#### Task instructions
Each line below that includes the word "zielony" is to be reported.

#### Dataset content
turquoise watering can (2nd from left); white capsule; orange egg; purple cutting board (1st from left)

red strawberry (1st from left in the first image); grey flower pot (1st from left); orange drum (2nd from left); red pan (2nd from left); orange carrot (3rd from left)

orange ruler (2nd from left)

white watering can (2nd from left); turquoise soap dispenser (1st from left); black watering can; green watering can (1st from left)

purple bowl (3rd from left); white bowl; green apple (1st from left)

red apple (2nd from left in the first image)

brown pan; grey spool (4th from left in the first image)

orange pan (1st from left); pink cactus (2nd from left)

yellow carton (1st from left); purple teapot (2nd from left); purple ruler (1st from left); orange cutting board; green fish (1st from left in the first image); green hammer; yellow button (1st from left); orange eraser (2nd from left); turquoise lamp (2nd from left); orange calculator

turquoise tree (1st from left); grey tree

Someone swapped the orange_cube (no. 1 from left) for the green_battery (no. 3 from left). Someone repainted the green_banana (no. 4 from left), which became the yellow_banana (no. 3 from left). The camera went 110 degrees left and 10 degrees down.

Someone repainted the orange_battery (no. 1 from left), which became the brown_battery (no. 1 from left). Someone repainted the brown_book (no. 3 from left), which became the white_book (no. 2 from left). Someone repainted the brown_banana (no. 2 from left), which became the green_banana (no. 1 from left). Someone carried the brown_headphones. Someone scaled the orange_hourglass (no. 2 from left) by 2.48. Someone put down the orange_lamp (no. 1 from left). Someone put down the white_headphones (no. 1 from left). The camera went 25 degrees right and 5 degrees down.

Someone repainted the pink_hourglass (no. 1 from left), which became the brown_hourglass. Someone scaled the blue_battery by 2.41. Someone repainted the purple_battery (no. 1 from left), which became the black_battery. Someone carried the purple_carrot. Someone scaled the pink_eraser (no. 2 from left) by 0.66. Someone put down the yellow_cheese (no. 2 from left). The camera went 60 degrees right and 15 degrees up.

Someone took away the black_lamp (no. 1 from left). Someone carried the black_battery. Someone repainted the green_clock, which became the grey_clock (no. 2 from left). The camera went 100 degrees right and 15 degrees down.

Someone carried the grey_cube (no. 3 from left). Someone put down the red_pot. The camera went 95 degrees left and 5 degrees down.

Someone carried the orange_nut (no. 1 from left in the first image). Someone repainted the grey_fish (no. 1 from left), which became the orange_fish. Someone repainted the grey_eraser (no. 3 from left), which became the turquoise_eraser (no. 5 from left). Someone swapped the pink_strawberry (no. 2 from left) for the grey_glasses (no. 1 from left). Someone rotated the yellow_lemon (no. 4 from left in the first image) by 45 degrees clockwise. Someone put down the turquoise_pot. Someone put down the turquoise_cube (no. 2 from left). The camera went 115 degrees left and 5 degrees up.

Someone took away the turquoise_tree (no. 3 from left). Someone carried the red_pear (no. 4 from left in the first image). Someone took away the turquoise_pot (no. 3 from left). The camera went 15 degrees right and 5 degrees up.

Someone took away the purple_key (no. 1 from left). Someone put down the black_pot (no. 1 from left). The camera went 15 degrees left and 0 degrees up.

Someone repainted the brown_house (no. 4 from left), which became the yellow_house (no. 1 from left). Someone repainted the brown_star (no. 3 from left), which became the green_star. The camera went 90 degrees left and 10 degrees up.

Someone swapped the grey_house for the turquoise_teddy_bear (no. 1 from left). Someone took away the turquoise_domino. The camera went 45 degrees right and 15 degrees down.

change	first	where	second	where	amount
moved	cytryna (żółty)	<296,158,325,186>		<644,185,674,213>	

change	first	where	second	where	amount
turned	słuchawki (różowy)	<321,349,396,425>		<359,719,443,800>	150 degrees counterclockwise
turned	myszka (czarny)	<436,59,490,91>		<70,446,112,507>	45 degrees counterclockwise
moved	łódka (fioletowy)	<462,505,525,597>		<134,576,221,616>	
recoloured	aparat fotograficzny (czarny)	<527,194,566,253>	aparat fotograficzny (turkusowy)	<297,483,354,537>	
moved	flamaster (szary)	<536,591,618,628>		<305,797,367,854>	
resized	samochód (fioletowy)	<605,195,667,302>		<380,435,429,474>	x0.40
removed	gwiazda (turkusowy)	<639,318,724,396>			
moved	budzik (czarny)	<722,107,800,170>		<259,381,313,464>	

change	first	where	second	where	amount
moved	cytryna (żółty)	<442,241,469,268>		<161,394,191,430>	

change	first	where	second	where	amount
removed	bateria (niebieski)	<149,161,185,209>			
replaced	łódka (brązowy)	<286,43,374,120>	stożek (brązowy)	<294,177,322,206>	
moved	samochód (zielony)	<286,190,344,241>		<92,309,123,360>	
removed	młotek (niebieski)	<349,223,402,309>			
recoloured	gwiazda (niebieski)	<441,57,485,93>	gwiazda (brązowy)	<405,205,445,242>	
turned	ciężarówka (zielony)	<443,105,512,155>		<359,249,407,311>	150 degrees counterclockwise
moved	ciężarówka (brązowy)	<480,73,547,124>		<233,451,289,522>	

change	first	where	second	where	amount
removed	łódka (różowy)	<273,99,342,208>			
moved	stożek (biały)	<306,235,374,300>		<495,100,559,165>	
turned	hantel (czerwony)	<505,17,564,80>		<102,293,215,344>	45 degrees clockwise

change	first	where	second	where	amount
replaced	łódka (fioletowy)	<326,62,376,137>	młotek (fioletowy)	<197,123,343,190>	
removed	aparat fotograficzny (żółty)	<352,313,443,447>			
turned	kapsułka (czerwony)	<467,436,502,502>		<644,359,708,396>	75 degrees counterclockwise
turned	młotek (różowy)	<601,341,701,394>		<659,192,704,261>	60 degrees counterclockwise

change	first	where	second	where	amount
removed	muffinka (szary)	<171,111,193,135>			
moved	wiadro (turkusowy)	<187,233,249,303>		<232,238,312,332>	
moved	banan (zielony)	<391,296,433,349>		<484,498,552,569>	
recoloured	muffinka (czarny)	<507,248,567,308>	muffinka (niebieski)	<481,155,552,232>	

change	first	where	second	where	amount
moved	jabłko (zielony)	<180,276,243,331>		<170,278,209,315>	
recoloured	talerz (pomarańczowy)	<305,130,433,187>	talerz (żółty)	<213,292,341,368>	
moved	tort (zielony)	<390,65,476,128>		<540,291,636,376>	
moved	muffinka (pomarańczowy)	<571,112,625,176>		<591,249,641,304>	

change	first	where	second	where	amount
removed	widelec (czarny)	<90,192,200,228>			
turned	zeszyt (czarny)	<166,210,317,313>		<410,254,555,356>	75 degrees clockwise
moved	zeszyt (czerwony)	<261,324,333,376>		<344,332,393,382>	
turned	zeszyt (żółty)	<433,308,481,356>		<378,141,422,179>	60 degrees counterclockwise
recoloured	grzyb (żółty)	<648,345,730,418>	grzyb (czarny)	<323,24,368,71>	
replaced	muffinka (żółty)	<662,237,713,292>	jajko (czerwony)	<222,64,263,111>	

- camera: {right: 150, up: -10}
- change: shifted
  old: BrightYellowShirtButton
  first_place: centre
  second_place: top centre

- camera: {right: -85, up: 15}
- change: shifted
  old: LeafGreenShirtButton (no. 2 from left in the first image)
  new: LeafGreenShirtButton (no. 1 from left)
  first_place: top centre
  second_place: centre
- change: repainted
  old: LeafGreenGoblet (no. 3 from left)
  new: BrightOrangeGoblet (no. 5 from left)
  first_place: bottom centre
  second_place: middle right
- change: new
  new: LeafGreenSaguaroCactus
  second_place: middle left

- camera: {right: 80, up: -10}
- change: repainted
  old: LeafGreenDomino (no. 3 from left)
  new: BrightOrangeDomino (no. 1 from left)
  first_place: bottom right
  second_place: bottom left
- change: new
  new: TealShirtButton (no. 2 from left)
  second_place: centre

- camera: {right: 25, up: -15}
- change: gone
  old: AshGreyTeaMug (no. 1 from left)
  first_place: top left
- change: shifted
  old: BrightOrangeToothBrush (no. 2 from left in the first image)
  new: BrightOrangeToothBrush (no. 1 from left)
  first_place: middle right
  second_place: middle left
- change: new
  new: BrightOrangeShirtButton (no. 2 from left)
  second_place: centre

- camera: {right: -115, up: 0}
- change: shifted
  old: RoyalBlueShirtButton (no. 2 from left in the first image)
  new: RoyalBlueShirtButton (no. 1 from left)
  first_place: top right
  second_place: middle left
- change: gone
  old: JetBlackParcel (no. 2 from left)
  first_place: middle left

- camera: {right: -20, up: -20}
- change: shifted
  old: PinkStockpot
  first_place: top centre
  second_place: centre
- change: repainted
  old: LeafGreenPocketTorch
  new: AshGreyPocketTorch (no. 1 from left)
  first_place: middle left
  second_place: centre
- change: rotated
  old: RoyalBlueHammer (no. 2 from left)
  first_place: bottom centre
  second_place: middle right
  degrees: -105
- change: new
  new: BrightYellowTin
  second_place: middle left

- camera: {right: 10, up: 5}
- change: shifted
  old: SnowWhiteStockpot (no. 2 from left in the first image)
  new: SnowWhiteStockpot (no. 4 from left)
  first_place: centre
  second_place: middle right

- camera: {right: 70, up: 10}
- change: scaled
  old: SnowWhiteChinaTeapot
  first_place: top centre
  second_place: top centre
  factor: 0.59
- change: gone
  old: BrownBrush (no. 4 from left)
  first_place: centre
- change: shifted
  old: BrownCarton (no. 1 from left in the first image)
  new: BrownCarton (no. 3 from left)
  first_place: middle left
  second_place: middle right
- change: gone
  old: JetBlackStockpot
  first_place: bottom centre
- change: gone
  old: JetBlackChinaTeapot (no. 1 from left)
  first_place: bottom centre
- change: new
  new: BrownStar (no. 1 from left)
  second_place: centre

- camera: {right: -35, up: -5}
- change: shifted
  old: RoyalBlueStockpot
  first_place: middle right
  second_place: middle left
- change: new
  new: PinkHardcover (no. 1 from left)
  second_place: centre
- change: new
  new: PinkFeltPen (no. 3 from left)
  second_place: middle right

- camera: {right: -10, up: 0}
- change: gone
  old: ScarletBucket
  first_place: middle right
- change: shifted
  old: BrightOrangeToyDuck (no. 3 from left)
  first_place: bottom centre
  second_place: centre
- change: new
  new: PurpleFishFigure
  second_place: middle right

#### Reply to the exercise
moved	samochód (zielony)	<286,190,344,241>		<92,309,123,360>	
turned	ciężarówka (zielony)	<443,105,512,155>		<359,249,407,311>	150 degrees counterclockwise
moved	banan (zielony)	<391,296,433,349>		<484,498,552,569>	
moved	jabłko (zielony)	<180,276,243,331>		<170,278,209,315>	
moved	tort (zielony)	<390,65,476,128>		<540,291,636,376>	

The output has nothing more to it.